[Collected data entries]
>>>
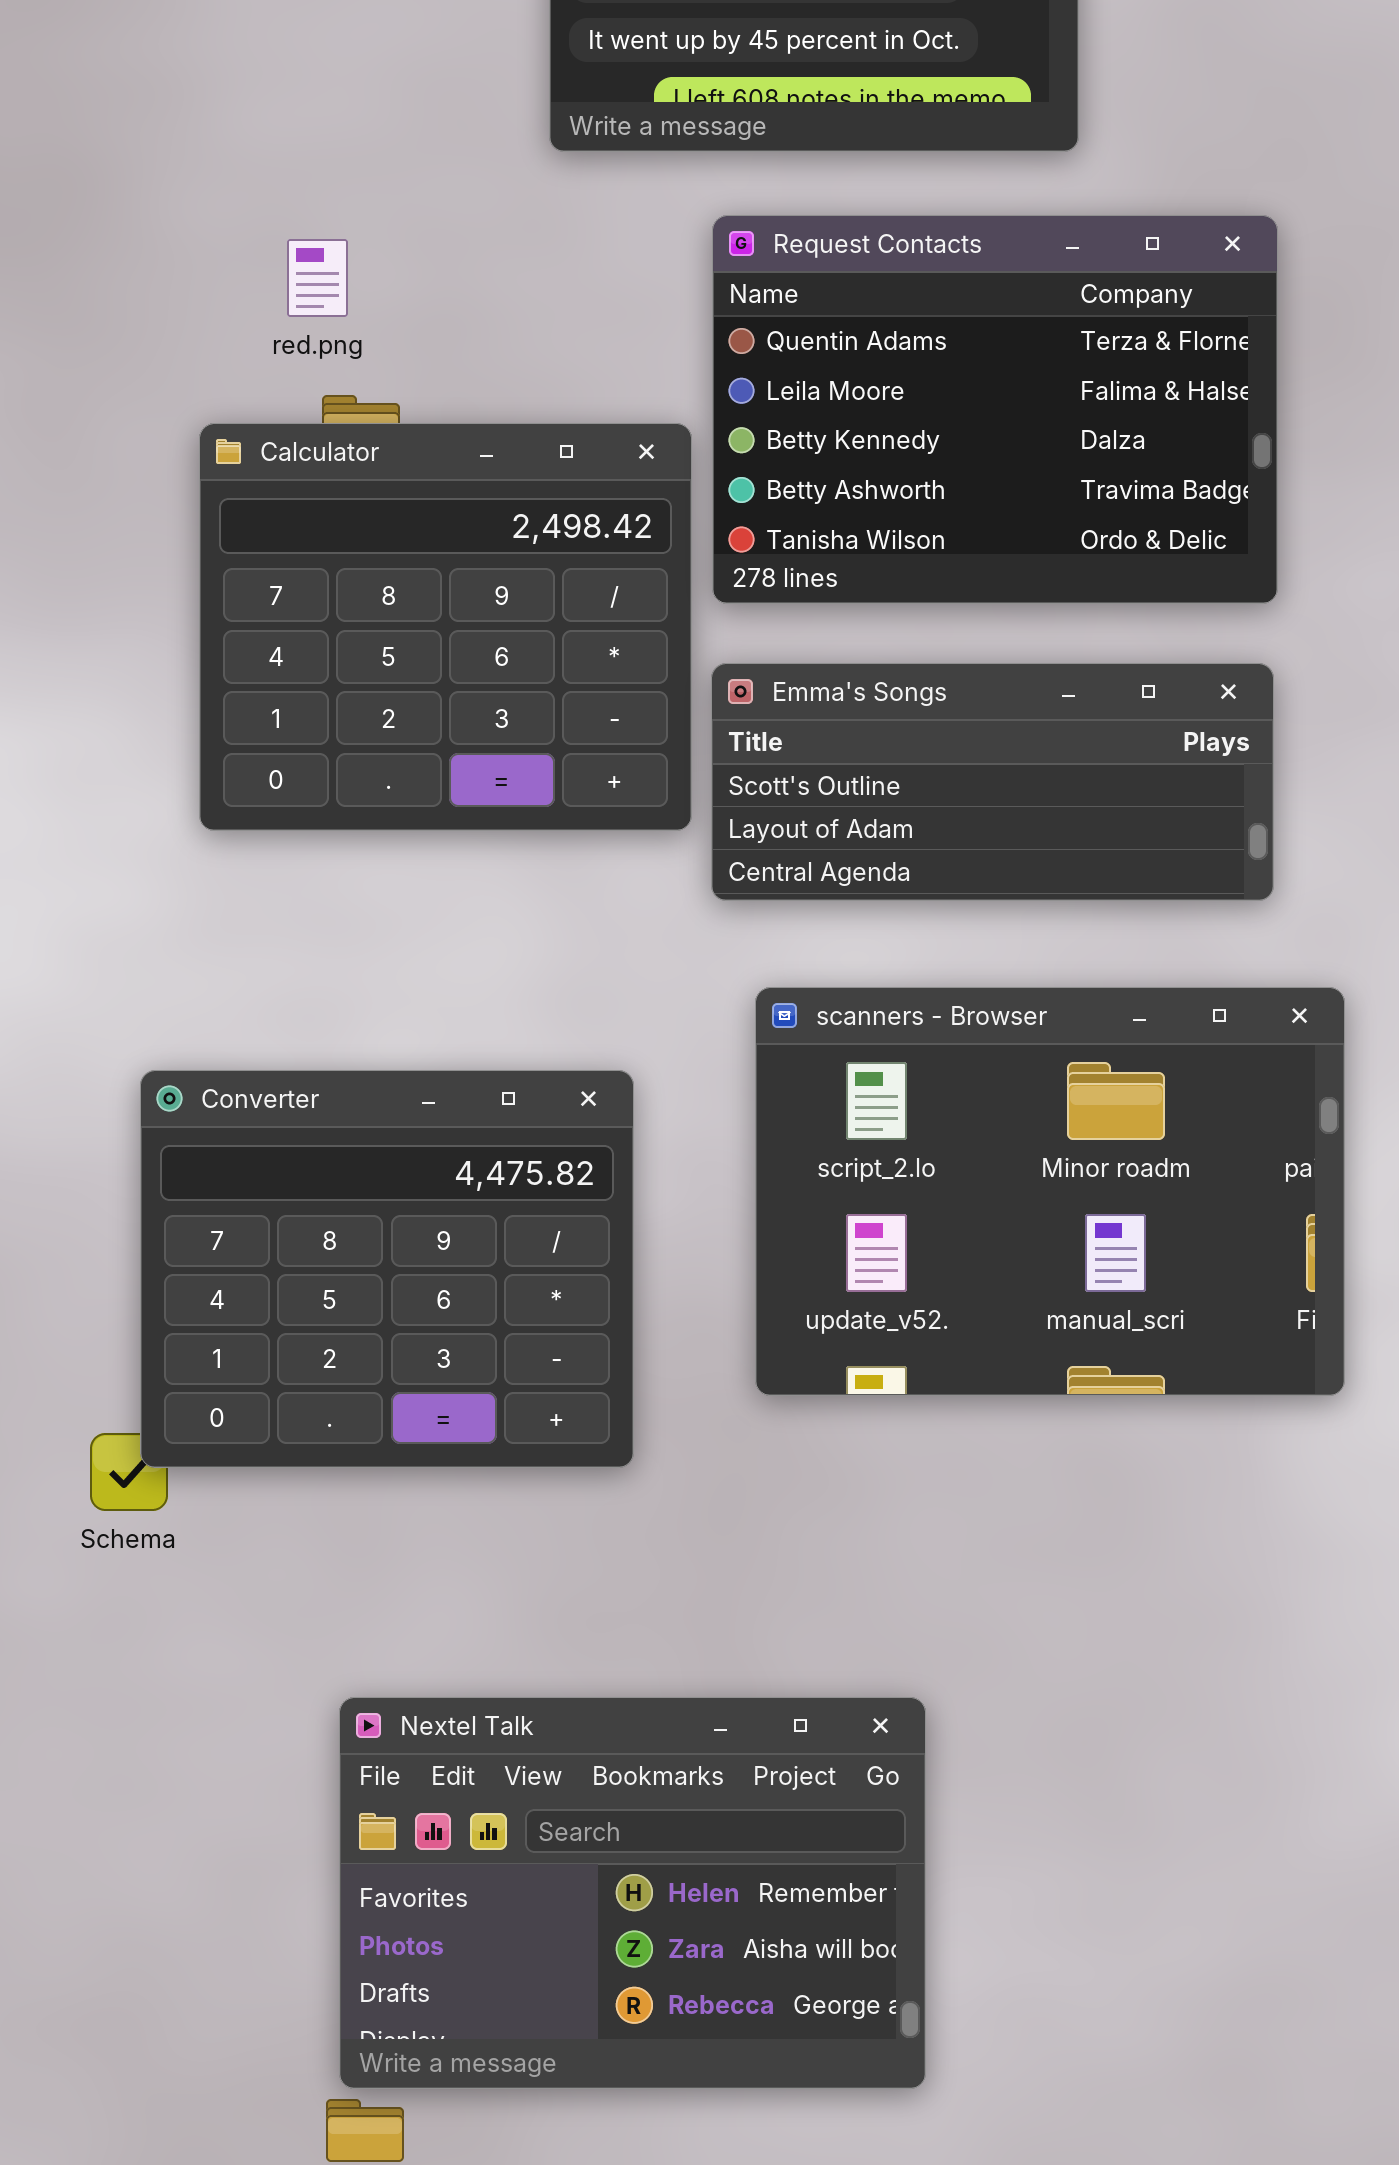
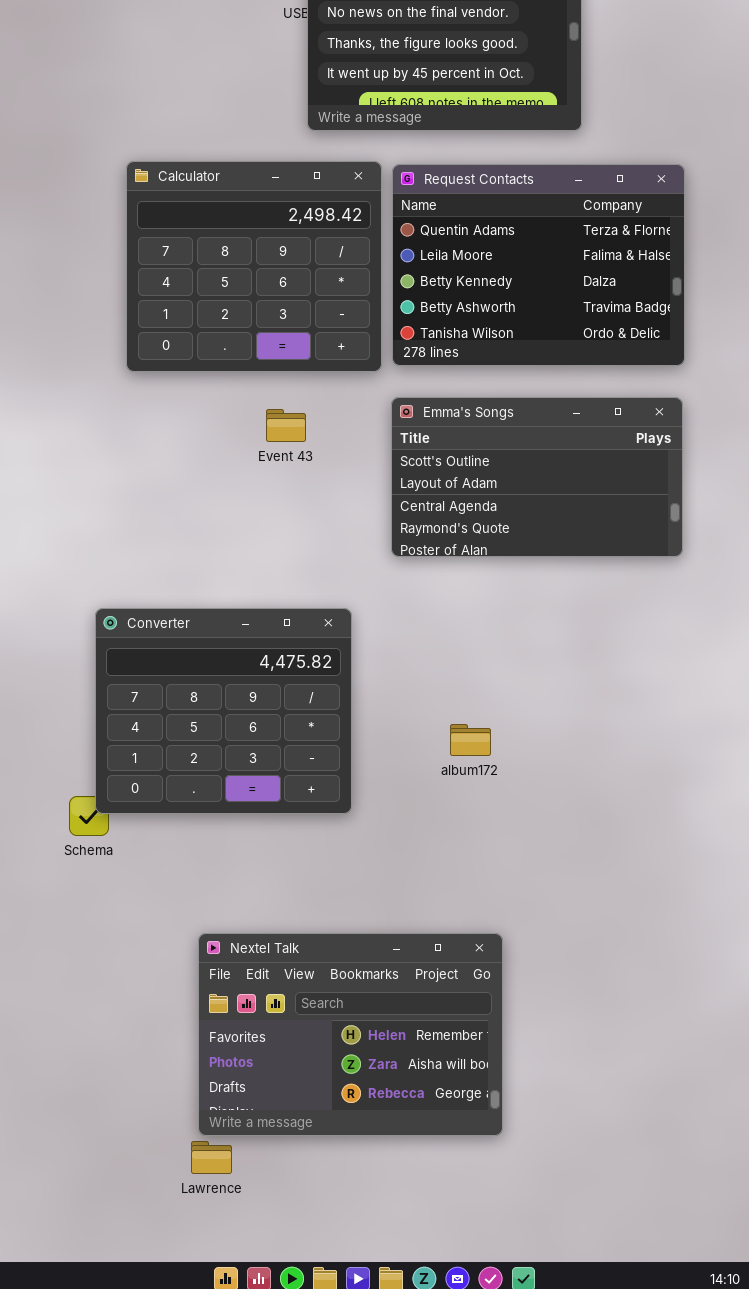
Calculator: [199,423,692,831] -> [126,161,382,372], moved
Emma's Songs: [711,663,1274,901] -> [391,397,683,557], resized
scanners - Browser: [755,987,1345,1396] -> none, closed

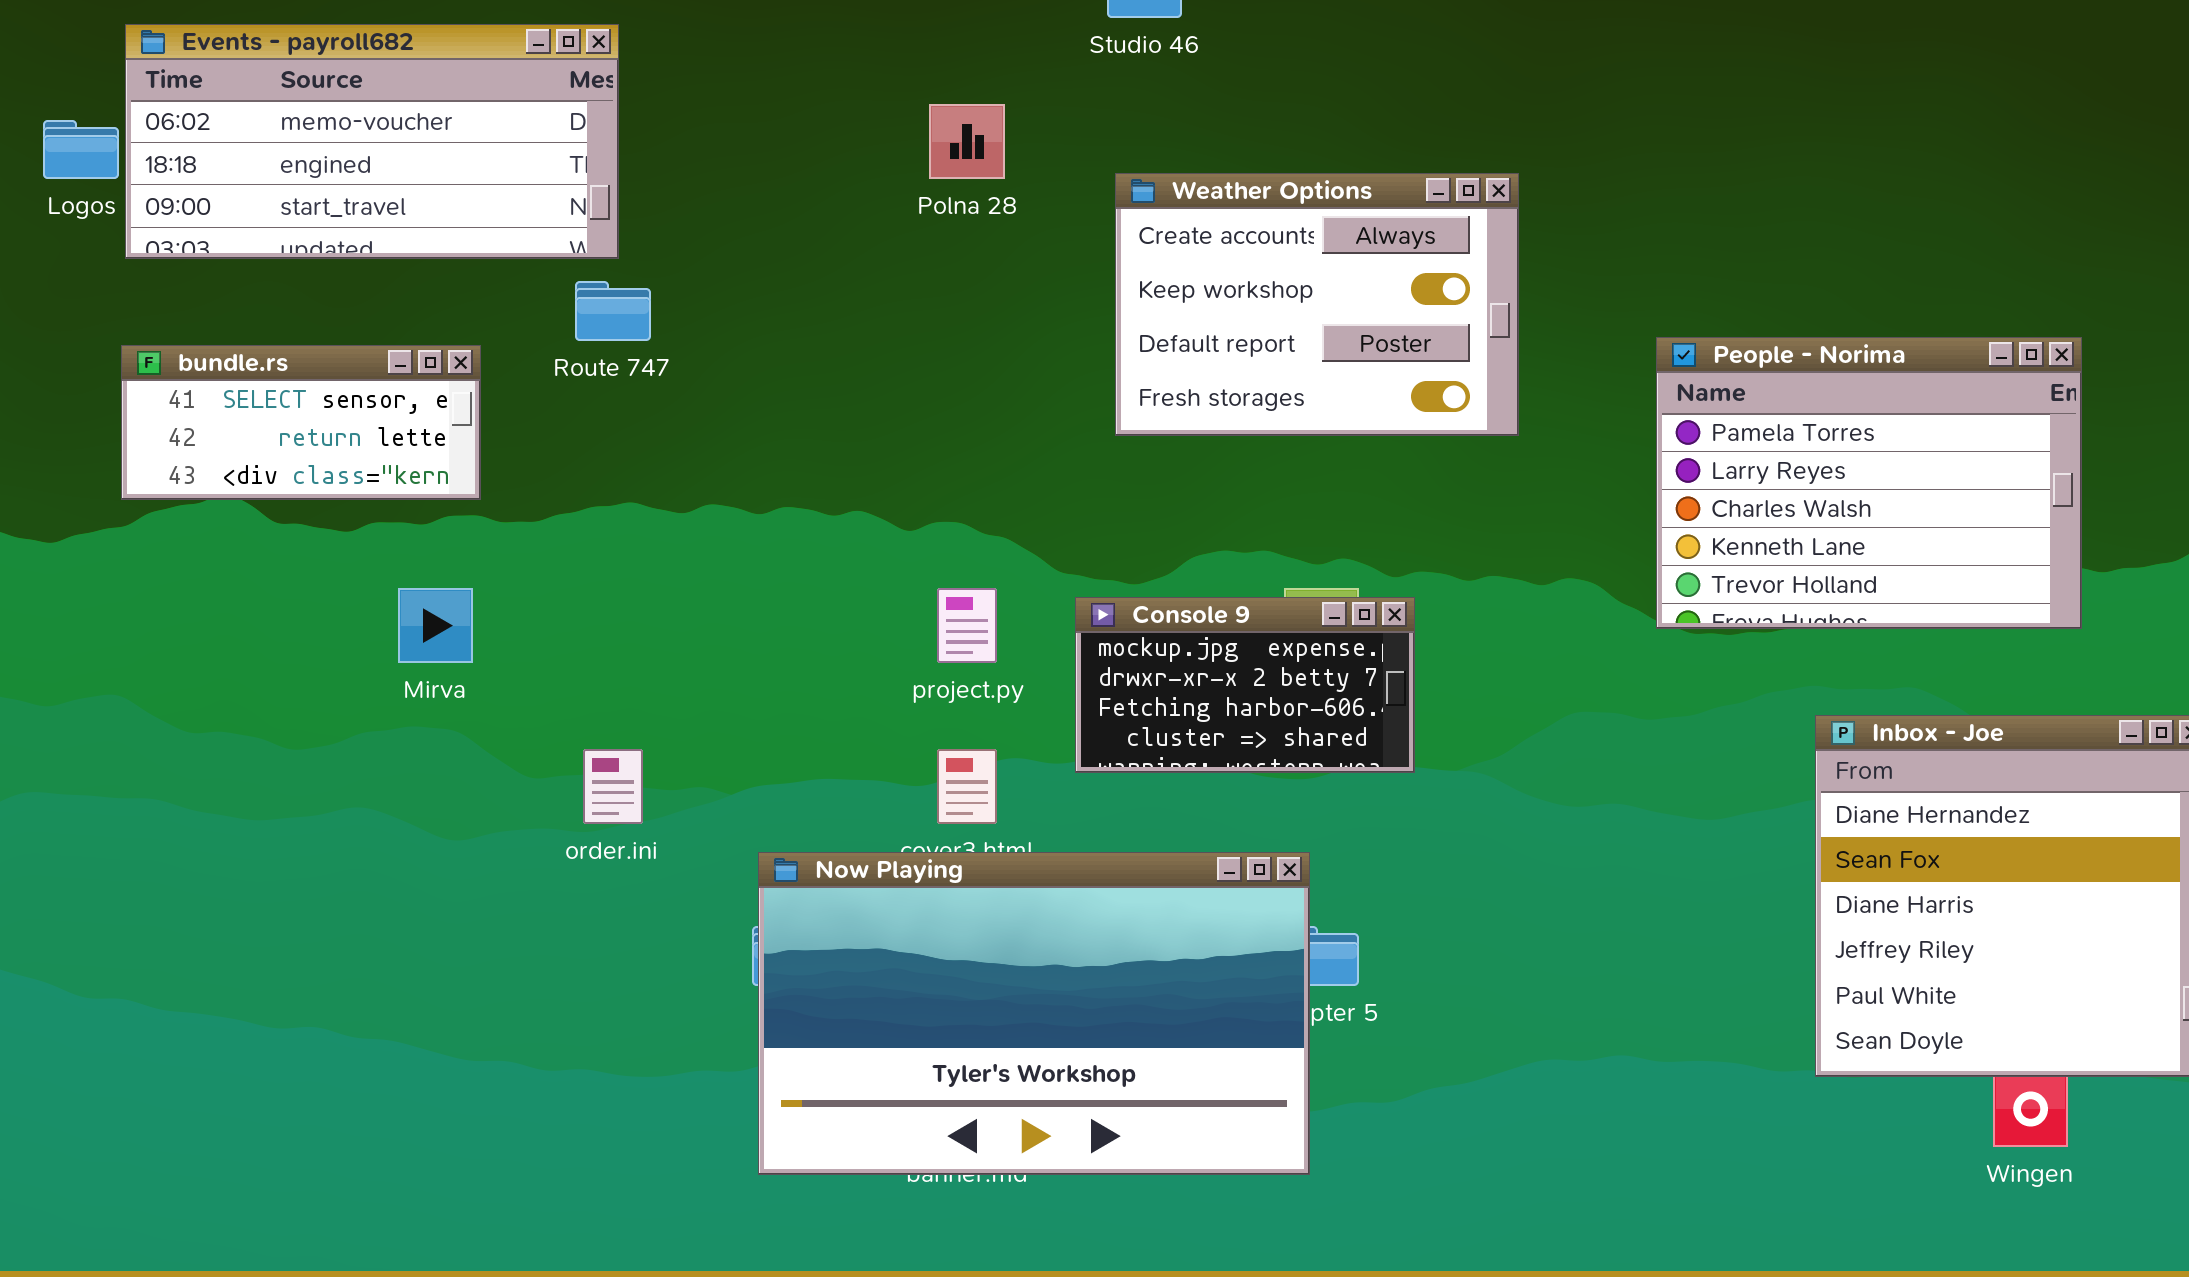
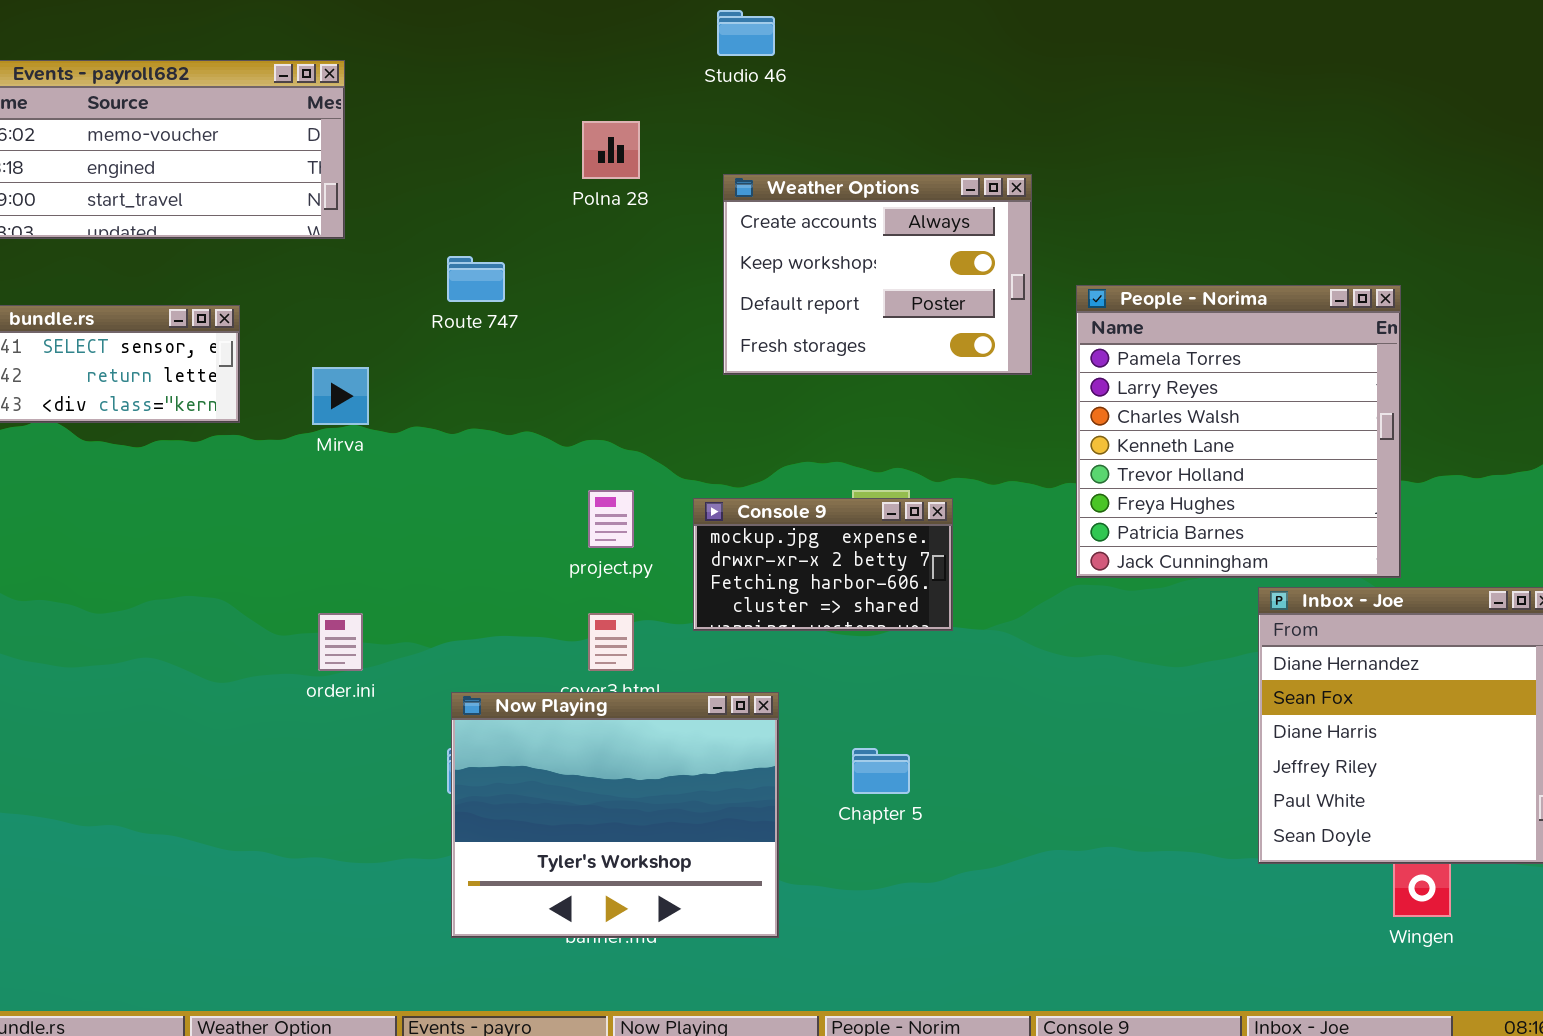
Route 747: [575,281,651,341] -> [447,256,505,302], moved
People - Norima: [1656,337,2082,629] -> [1076,285,1401,578], moved, resized
Mirva: [398,588,473,663] -> [312,367,369,425], moved
Now Playing: [758,852,1310,1175] -> [451,692,779,938], resized

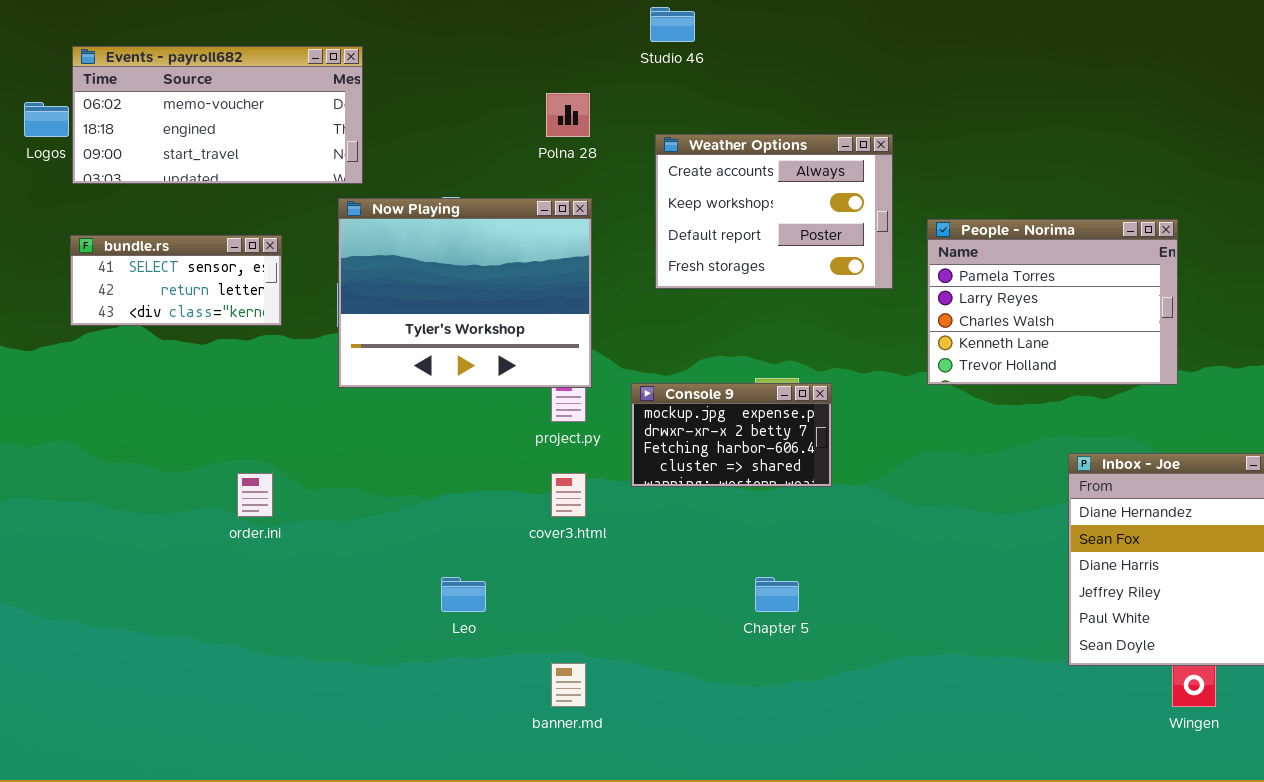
People - Norima: [1076,285,1401,578] -> [927,219,1178,385], resized
order.ini: [318,613,363,671] -> [237,473,273,517], moved
Now Playing: [451,692,779,938] -> [338,198,592,388], moved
<<<
## Assignment
If a line falls between the one containing "Mirva: [398,588,473,663] ->" and the last line of the entries above, both included, reproduce it exactly; leave the pictures out.

## Task solution
Mirva: [398,588,473,663] -> [312,367,369,425], moved
Now Playing: [758,852,1310,1175] -> [451,692,779,938], resized

People - Norima: [1076,285,1401,578] -> [927,219,1178,385], resized
order.ini: [318,613,363,671] -> [237,473,273,517], moved
Now Playing: [451,692,779,938] -> [338,198,592,388], moved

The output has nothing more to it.